ASSIGNMENT:
Report every line below that holds the word "green".

[Object transformation records]
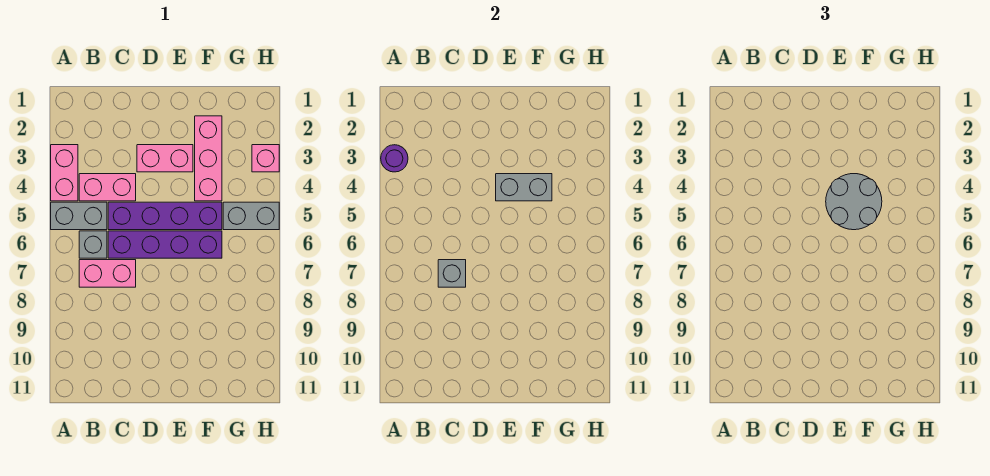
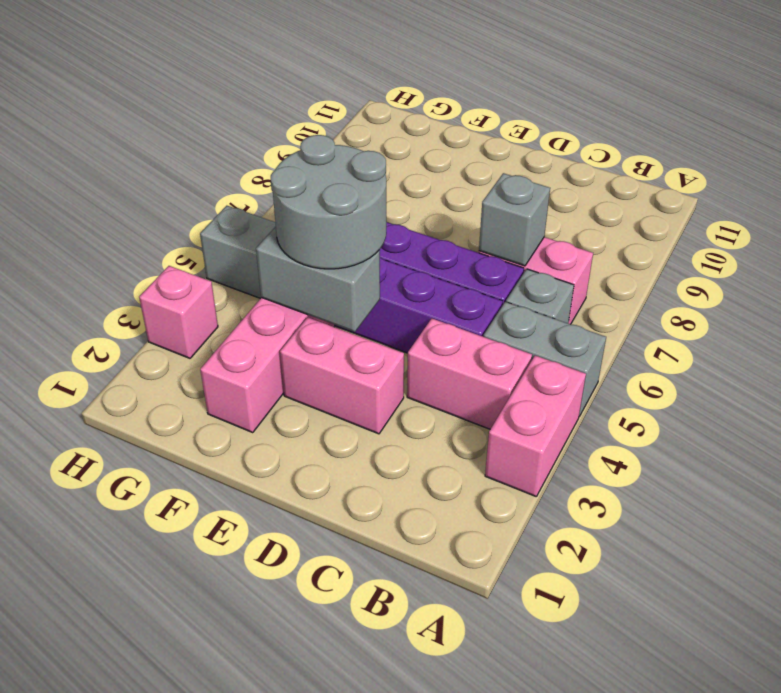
purple 1x1 round brick [381,145,408,172] -> none

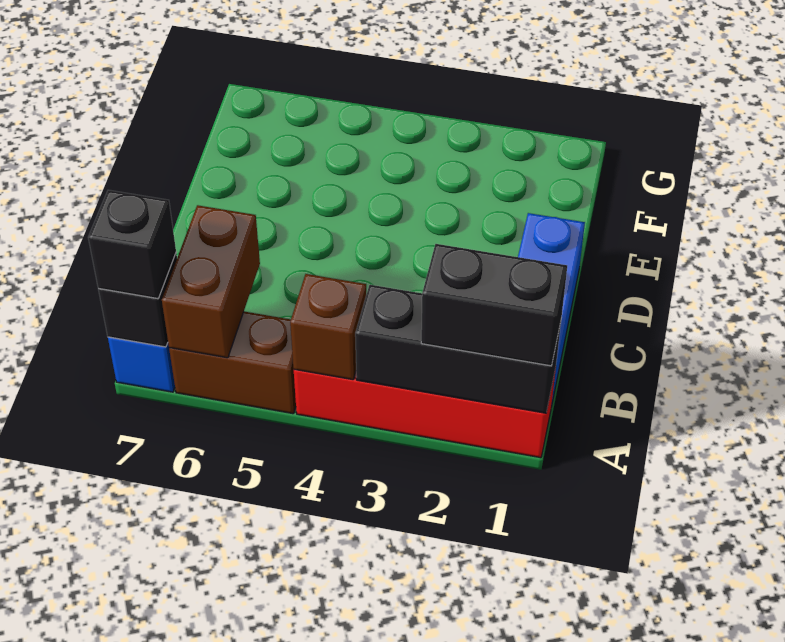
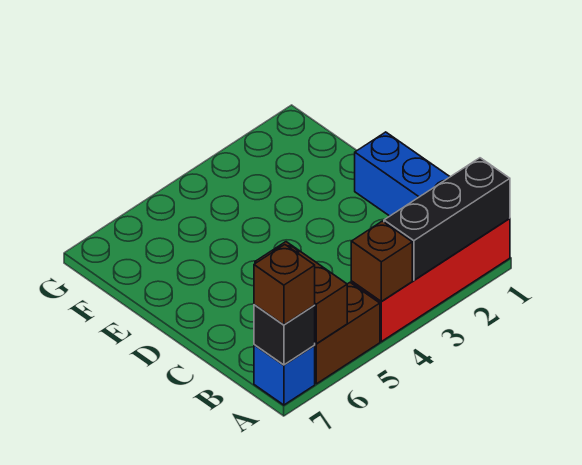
black 1x2 brick [421,244,567,366] -> none
black 1x1 brick [88,190,176,299] -> brown 1x1 brick [254,245,315,325]

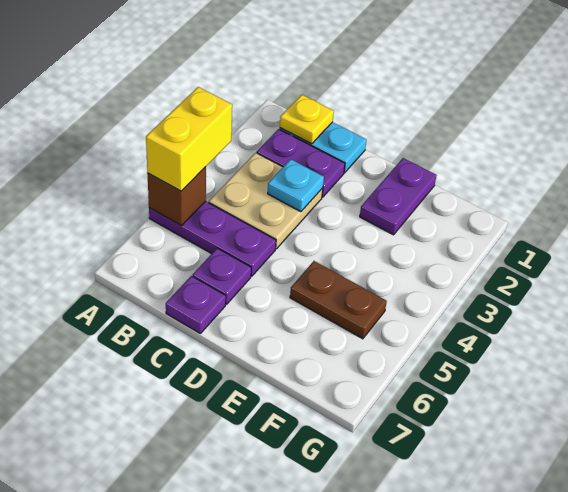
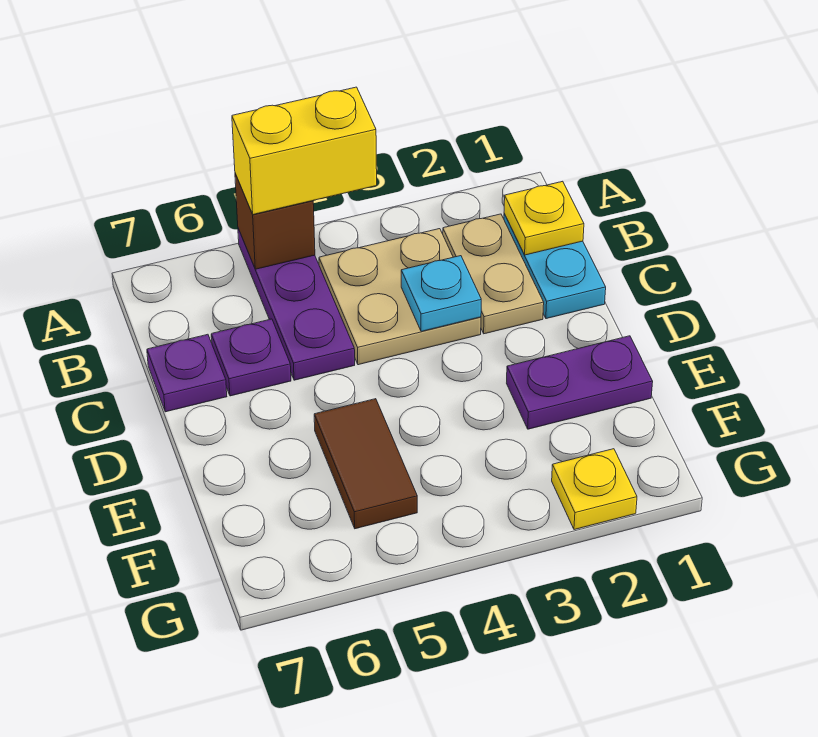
purple 1x2 plate [257,129,345,197] -> tan 1x2 plate [443,214,544,334]
brown 1x2 plate [290,261,387,339] -> brown 1x2 tile [314,399,417,529]
none -> yellow 1x1 plate [552,449,637,530]

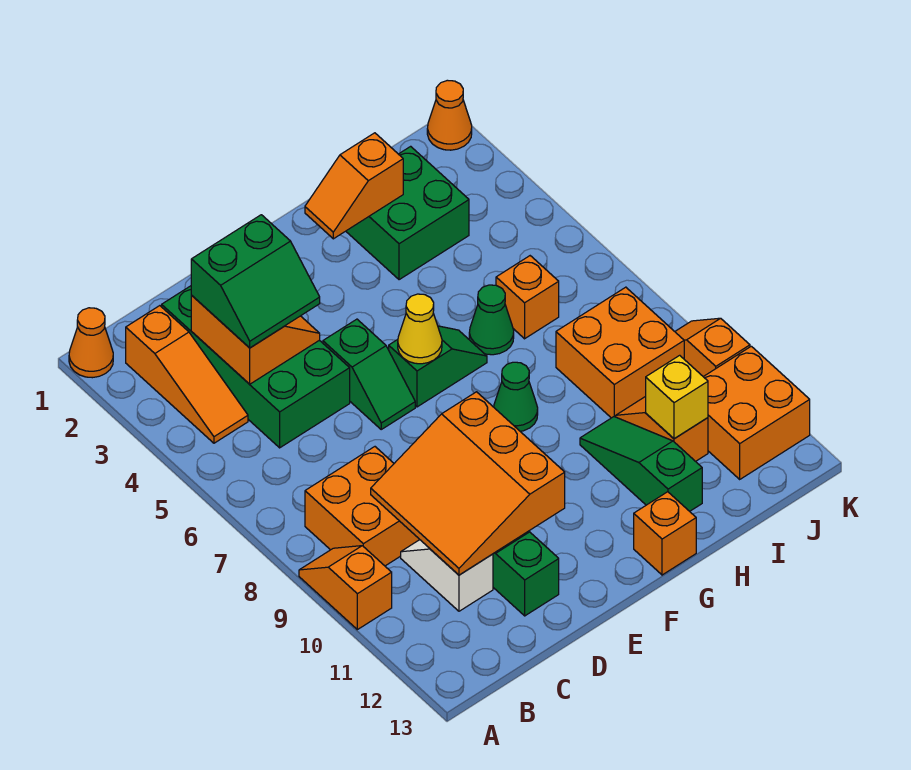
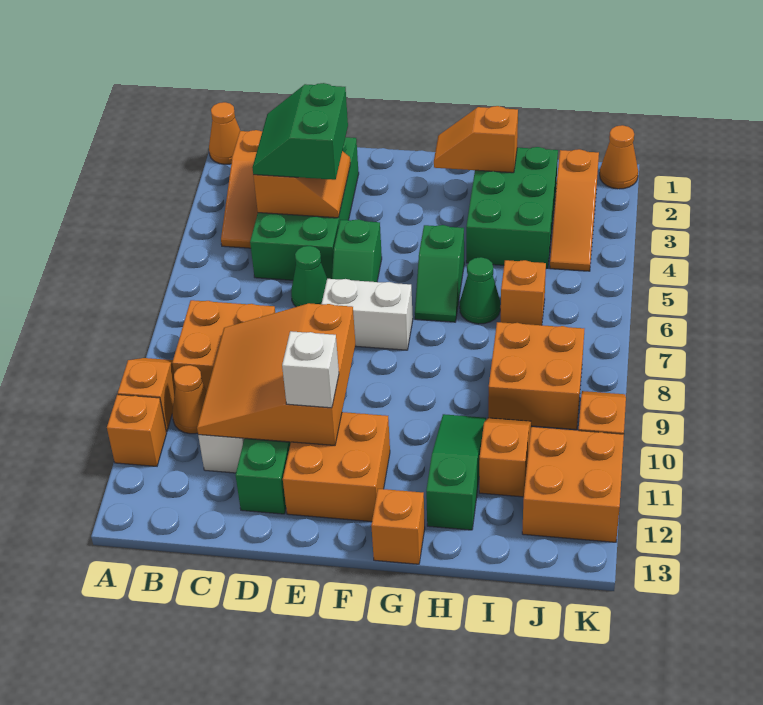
none -> orange 1x1 brick [107,395,167,466]
none -> orange 1x1 cone [172,365,207,434]
green 2x2 slope [191,215,320,348] -> green 2x2 slope turned to [252,83,348,180]
none -> white 1x2 brick [322,279,413,350]
none -> orange 2x2 brick [283,412,390,522]
none -> white 1x1 brick [282,331,339,408]
green 1x2 slope [389,326,487,407] -> green 1x2 slope turned to [415,225,464,322]
yellow 1x1 cone [398,294,442,364] -> none
green 1x1 cone [494,362,538,431] -> green 1x1 cone moved to [291,246,327,307]
green 2x2 brick [346,146,469,280] -> green 2x3 brick [466,147,558,268]
yellow 1x1 brick [646,355,708,439] -> none
none -> orange 1x3 slope [550,149,599,271]

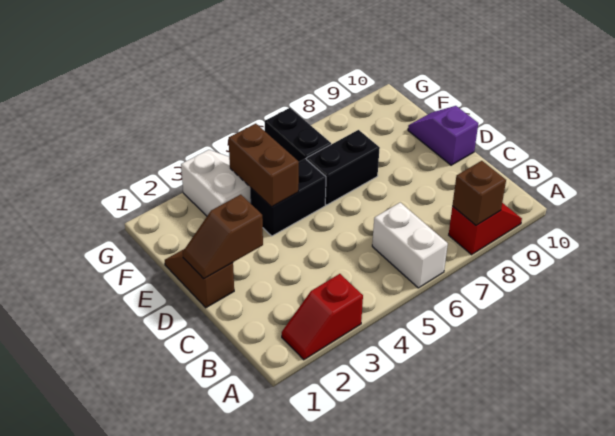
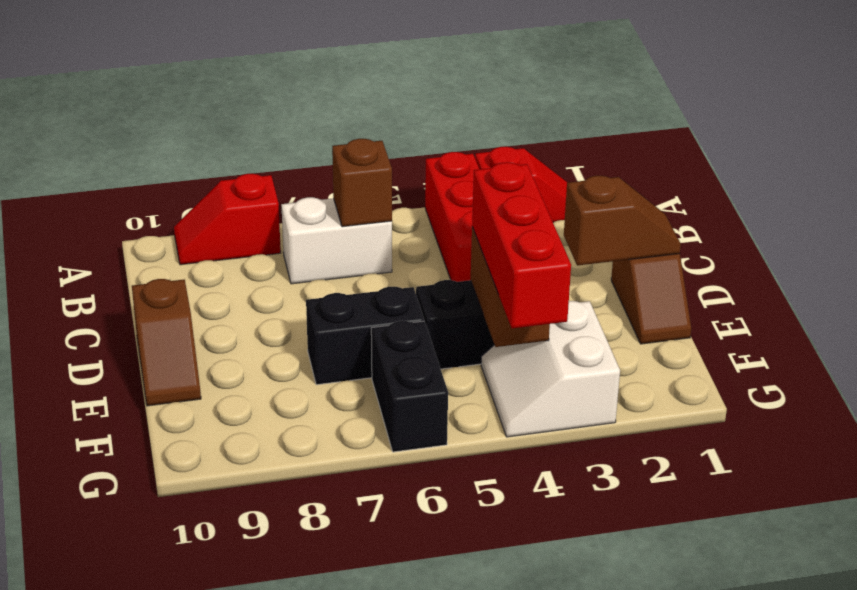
none -> red 1x3 brick [425,152,479,282]
white 1x2 brick [372,203,448,288] -> white 1x2 brick turned to [281,197,392,284]
brown 1x1 brick [452,161,506,225] -> brown 1x1 brick moved to [332,139,392,227]
purple 1x2 slope [408,106,478,165] -> brown 1x2 slope [132,279,201,406]
none -> red 1x3 brick [472,162,571,328]

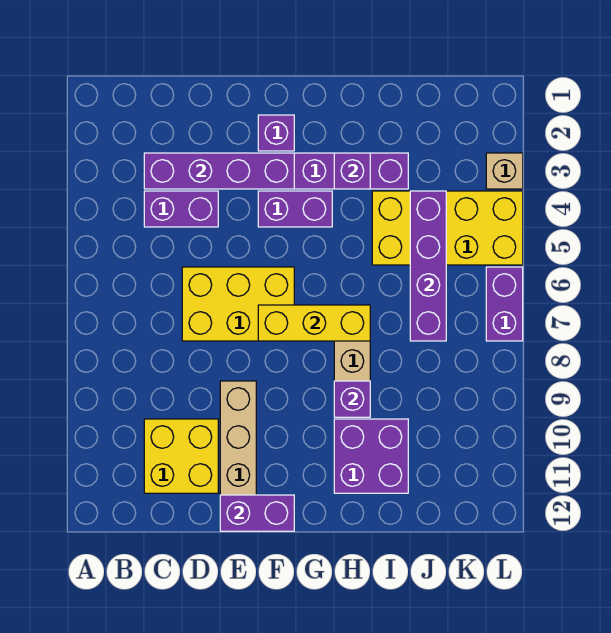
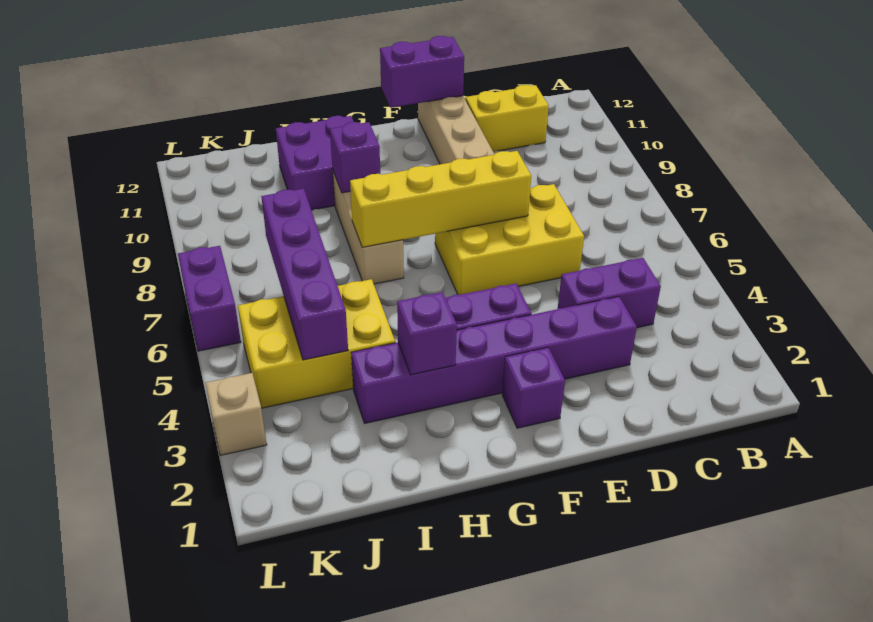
purple 1x4 brick [144,153,294,189] -> none
yellow 2x2 brick [144,419,218,493] -> yellow 1x2 brick [465,85,549,152]
yellow 1x3 brick [258,305,370,341] -> yellow 1x4 brick [350,151,531,247]
yellow 2x4 brick [372,191,523,265] -> yellow 2x3 brick [238,279,395,408]

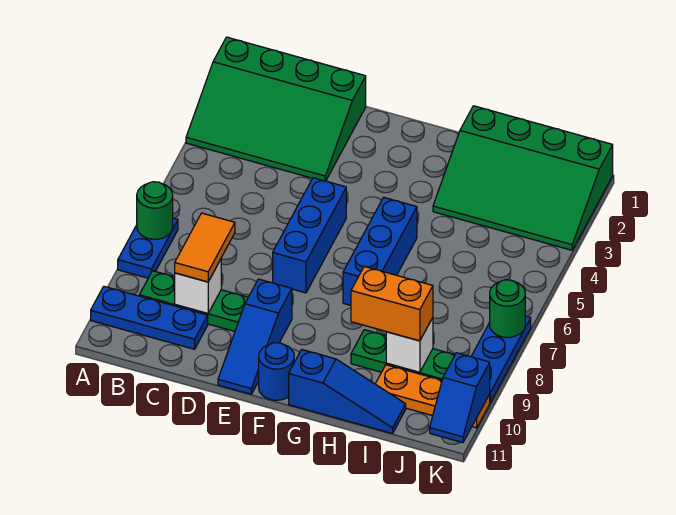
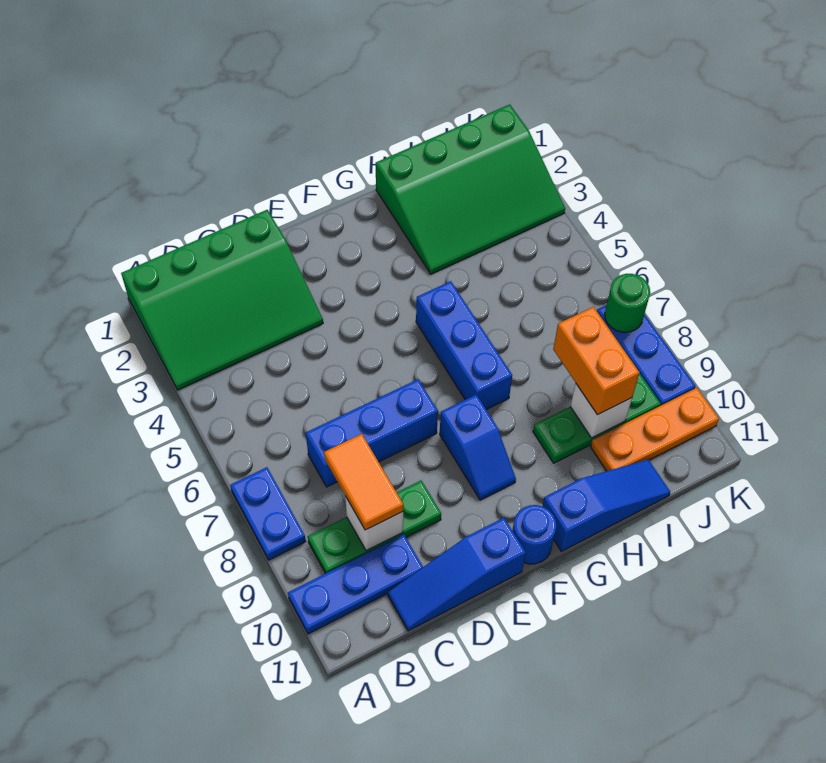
green 1x1 round brick [137,182,173,239] -> none
blue 1x3 brick [273,178,346,293] -> blue 1x3 brick turned to [306,379,438,487]
blue 1x3 slope [218,279,292,394] -> blue 1x3 slope turned to [388,518,526,631]
orange 1x2 brick [351,266,433,341] -> orange 1x2 brick turned to [553,307,639,415]
blue 1x2 slope [430,353,490,443] -> blue 1x2 slope moved to [440,395,516,500]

ANSWER BELOW:
green 2x2 slope [191,215,320,348] -> green 2x2 slope turned to [252,83,348,180]
green 1x2 slope [389,326,487,407] -> green 1x2 slope turned to [415,225,464,322]
green 1x1 cone [494,362,538,431] -> green 1x1 cone moved to [291,246,327,307]
green 2x2 brick [346,146,469,280] -> green 2x3 brick [466,147,558,268]
green 1x1 round brick [137,182,173,239] -> none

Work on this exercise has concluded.